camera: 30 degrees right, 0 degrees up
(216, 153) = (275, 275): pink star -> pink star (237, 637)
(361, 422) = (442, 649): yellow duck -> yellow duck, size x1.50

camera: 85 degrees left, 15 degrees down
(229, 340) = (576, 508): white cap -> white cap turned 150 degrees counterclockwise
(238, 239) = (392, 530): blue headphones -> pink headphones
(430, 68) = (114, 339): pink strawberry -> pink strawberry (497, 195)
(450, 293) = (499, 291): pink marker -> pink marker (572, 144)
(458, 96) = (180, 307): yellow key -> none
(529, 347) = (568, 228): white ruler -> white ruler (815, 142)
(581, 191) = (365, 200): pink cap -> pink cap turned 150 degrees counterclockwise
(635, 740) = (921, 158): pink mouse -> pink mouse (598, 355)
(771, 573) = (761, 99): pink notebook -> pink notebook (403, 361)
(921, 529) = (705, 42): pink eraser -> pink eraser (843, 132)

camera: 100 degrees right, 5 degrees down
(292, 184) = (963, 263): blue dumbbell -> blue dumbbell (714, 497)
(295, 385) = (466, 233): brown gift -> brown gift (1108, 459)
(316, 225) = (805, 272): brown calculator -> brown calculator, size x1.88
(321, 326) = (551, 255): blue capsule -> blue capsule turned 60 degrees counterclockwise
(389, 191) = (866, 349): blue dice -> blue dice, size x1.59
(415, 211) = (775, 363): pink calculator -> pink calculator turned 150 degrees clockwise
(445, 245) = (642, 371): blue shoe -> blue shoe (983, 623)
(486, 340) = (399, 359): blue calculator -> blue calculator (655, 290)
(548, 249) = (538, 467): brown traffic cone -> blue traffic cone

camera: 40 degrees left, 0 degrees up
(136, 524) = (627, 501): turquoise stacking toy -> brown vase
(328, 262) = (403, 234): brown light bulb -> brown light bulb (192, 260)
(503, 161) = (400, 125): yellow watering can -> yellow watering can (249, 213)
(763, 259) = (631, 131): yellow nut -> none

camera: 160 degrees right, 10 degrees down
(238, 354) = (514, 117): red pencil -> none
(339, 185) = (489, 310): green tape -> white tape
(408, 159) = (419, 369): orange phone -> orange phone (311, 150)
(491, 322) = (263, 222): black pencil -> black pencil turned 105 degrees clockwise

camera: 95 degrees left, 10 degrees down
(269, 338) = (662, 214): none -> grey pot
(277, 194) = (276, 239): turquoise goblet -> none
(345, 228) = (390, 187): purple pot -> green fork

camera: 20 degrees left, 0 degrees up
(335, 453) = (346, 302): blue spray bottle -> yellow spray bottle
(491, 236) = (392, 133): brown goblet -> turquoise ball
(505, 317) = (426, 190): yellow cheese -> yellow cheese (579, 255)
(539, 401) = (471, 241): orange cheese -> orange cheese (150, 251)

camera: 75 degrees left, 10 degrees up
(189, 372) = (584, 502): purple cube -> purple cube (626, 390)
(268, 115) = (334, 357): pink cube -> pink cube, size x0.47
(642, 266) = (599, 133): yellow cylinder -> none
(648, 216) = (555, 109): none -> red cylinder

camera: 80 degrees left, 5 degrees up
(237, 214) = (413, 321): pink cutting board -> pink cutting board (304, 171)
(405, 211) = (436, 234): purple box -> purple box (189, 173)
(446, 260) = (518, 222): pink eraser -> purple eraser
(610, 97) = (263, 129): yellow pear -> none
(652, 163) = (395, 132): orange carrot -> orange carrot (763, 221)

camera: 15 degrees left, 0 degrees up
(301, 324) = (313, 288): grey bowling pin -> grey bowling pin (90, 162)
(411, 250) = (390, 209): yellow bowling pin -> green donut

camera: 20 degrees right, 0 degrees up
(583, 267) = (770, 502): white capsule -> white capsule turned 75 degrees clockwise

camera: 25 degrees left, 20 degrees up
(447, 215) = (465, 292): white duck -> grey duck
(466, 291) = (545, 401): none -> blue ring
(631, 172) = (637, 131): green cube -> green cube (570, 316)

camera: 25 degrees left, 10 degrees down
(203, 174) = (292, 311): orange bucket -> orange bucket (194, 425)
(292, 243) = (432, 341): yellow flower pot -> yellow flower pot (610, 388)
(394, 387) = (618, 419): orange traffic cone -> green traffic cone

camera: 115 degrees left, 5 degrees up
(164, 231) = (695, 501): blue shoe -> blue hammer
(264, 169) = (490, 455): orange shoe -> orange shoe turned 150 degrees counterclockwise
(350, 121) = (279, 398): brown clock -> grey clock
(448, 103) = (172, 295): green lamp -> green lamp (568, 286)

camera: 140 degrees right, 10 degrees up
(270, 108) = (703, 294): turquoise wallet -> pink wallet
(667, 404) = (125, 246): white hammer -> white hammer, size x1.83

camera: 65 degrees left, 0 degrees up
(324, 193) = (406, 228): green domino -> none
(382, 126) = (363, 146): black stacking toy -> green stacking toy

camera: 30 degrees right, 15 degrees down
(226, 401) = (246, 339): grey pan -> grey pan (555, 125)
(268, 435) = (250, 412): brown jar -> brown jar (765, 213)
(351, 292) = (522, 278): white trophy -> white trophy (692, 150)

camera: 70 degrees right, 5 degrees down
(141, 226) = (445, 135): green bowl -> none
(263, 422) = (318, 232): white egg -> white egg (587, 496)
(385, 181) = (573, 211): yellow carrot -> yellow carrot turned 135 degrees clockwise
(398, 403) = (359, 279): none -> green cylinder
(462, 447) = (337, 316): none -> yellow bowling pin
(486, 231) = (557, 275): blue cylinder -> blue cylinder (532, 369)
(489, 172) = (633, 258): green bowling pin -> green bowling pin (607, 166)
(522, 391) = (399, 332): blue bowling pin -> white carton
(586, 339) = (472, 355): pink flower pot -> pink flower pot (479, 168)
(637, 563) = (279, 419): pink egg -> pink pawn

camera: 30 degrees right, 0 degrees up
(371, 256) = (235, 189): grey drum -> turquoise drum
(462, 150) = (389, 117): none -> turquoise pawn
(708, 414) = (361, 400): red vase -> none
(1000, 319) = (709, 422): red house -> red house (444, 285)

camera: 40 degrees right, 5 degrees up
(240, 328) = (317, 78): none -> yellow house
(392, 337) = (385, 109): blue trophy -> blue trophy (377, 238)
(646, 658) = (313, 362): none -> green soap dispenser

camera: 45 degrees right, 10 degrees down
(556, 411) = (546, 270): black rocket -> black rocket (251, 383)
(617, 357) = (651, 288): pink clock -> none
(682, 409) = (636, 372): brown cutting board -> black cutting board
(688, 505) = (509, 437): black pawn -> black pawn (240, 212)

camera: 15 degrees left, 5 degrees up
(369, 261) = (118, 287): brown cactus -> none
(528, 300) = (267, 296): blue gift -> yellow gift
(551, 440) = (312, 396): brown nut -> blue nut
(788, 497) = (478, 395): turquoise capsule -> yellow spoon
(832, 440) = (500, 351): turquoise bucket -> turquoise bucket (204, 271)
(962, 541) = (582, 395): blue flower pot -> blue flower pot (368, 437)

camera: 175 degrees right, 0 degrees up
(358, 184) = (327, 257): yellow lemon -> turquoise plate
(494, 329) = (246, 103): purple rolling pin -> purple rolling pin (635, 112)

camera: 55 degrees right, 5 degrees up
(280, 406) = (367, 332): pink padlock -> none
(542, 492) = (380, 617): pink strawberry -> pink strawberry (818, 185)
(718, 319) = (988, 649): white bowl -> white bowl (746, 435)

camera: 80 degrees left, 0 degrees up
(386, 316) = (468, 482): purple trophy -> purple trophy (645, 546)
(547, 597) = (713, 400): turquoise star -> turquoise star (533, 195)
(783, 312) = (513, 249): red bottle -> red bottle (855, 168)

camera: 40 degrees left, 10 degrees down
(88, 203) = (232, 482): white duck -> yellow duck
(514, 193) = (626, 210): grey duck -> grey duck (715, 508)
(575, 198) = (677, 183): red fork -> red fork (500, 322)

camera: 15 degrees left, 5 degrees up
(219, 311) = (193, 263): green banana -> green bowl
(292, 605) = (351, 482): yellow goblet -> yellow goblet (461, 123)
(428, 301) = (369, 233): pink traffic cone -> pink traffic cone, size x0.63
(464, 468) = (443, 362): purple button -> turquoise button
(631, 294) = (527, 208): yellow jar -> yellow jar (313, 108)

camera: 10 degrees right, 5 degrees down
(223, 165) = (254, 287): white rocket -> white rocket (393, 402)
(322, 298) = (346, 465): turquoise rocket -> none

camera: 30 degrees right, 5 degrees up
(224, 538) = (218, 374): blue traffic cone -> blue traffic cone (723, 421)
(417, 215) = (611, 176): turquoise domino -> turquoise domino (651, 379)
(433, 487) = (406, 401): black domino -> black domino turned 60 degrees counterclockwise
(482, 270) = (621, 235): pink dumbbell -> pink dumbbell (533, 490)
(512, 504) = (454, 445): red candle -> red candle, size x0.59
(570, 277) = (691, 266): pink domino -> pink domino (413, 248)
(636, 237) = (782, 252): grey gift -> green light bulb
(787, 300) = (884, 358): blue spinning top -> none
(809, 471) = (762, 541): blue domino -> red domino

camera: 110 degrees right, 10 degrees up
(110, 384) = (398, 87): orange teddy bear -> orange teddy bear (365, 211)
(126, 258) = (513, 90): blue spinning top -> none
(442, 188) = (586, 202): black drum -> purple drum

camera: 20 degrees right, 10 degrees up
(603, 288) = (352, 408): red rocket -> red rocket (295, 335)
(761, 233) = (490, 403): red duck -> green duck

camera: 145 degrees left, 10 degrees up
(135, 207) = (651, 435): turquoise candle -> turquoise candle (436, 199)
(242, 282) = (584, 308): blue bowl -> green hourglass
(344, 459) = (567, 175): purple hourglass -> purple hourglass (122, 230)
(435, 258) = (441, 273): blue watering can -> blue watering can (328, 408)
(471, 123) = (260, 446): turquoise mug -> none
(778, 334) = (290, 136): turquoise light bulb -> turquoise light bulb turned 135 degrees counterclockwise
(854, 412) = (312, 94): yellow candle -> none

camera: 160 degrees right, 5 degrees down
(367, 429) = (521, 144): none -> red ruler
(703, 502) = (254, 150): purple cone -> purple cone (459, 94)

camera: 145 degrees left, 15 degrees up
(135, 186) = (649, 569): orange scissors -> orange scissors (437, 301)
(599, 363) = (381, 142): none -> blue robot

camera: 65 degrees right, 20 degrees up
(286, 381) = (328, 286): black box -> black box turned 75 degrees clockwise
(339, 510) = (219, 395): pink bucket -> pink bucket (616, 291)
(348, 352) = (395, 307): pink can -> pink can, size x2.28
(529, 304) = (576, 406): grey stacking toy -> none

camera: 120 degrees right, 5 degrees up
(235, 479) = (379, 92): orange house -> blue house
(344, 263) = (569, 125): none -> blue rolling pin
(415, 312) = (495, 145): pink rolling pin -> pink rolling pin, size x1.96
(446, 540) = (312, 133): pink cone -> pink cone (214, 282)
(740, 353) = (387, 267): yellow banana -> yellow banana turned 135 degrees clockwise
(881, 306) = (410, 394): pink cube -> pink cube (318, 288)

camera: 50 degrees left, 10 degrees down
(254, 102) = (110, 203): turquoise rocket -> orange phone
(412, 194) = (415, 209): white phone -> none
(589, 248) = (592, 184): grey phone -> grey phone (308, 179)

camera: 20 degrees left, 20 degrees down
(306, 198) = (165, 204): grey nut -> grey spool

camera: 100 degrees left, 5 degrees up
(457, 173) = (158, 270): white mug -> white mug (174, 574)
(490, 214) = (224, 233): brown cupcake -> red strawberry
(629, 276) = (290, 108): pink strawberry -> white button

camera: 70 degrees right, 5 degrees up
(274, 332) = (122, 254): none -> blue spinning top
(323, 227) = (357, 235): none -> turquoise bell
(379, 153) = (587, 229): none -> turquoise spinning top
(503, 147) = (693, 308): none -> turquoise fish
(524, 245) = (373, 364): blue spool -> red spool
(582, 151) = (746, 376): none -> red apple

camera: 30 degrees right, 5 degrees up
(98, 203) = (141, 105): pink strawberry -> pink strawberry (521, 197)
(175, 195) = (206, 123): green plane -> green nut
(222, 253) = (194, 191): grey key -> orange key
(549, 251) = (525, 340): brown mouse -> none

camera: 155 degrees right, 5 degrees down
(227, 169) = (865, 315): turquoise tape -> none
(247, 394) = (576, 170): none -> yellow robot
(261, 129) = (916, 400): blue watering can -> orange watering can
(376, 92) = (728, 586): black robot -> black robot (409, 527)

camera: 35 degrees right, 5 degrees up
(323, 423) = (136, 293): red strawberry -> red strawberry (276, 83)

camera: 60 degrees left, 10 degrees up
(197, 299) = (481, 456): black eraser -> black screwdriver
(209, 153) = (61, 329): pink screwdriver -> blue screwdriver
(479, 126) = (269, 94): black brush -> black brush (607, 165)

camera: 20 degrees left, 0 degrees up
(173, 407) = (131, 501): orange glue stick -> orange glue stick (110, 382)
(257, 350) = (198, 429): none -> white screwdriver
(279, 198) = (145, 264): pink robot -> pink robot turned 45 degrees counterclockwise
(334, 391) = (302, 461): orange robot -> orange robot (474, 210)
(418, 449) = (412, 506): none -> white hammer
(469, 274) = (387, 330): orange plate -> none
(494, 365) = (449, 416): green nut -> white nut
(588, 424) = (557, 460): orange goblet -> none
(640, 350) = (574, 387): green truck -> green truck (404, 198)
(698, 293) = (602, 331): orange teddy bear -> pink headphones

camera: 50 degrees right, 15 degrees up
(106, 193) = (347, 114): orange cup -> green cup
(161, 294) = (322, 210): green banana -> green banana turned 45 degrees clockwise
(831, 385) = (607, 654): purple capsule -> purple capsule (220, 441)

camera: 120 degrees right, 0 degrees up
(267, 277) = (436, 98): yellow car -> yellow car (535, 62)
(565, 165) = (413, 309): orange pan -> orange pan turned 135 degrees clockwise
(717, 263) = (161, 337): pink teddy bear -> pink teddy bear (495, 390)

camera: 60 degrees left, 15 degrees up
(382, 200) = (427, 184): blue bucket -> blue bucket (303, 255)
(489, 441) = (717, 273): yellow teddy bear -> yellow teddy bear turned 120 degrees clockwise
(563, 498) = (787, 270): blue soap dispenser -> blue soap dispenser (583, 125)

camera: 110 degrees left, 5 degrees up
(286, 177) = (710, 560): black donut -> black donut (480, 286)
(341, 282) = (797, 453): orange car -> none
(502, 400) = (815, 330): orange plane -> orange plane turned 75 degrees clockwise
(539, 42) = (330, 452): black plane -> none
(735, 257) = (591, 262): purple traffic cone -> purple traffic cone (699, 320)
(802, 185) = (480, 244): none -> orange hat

§ Your goal
Take the line above containing "camera: 50 degrees right, 15 degrees up", the line containing "camera: 120 degrees right, 0 degrees up", and all lines in between, and copy them exactly without anything else.

§ Solution to the problem
camera: 50 degrees right, 15 degrees up
(106, 193) = (347, 114): orange cup -> green cup
(161, 294) = (322, 210): green banana -> green banana turned 45 degrees clockwise
(831, 385) = (607, 654): purple capsule -> purple capsule (220, 441)

camera: 120 degrees right, 0 degrees up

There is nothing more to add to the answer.